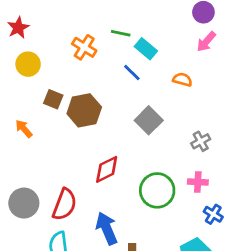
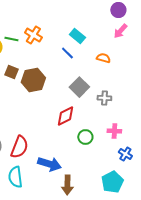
green line: (121, 33) -> (11, 39), moved
gray cross: (201, 141) -> (104, 98), moved, turned 32
red diamond: (107, 169) -> (65, 116), moved
green circle: (157, 190) -> (85, 137), size x0.6
blue arrow: (107, 228) -> (49, 164), turned 130

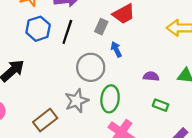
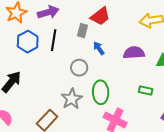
gray circle: (91, 67) -> (79, 68), size x0.7
purple semicircle: (151, 76) -> (134, 53), moved, size x1.5

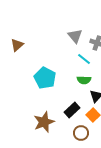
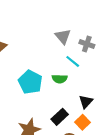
green semicircle: (84, 80) -> (60, 79), moved

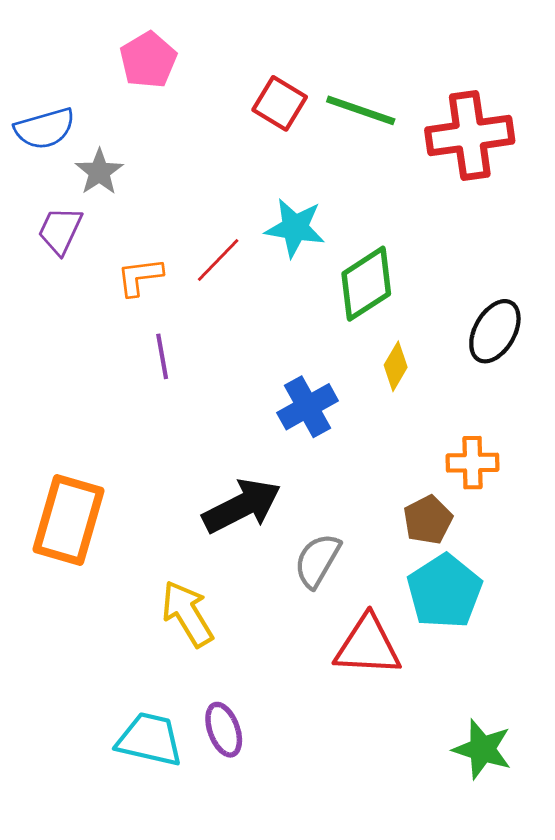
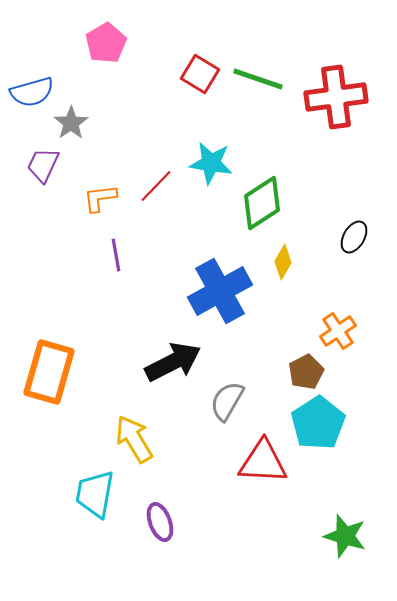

* * * *

• Activity: The lines holding the word "size" are the answer. Find them in the entries and copy them.

• Expected answer:
green circle: (157, 190) -> (85, 137), size x0.6
gray circle: (91, 67) -> (79, 68), size x0.7
purple semicircle: (151, 76) -> (134, 53), moved, size x1.5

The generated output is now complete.